### What you need to do
Check each line below for the word "rolling", and copy those that have it.

Excerpts from a dataset:

____________

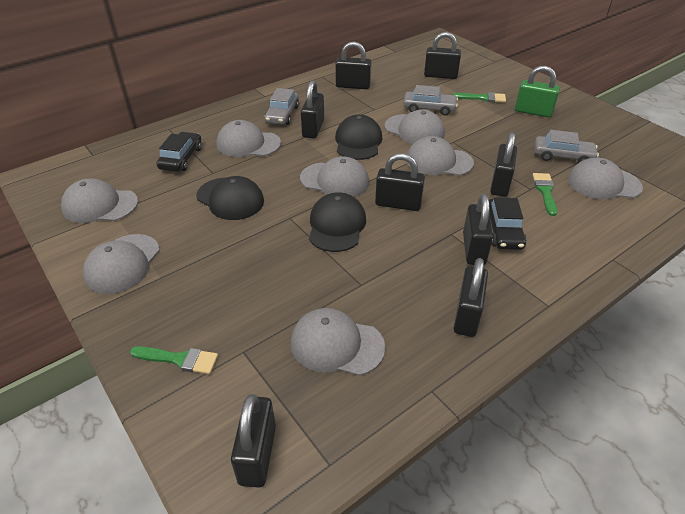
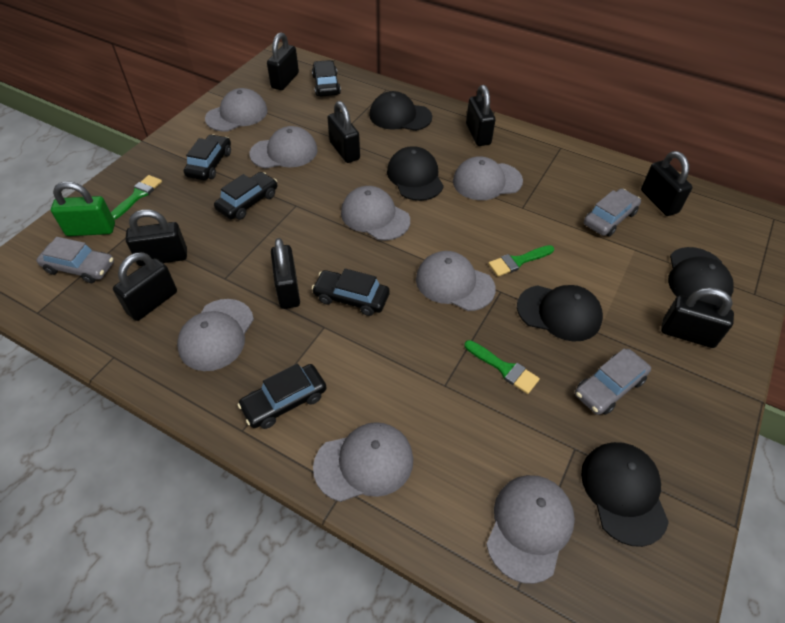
black cap: 3 -> 5
black car: 2 -> 5

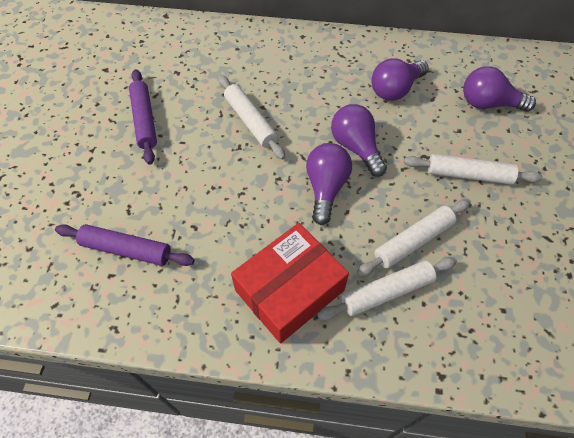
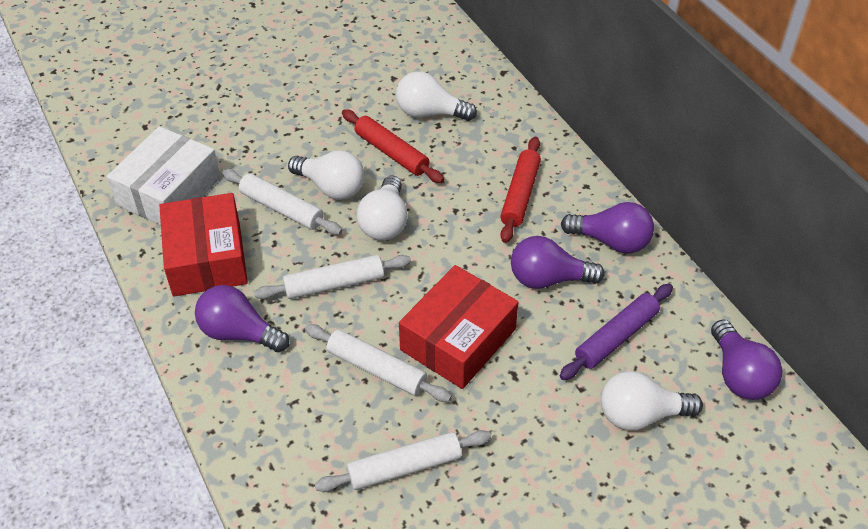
purple rolling pin: 2 -> 1
red box: 1 -> 2
red rolling pin: 0 -> 2
white box: 0 -> 1
white light bulb: 0 -> 4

____________

### Exercise result
purple rolling pin: 2 -> 1
red rolling pin: 0 -> 2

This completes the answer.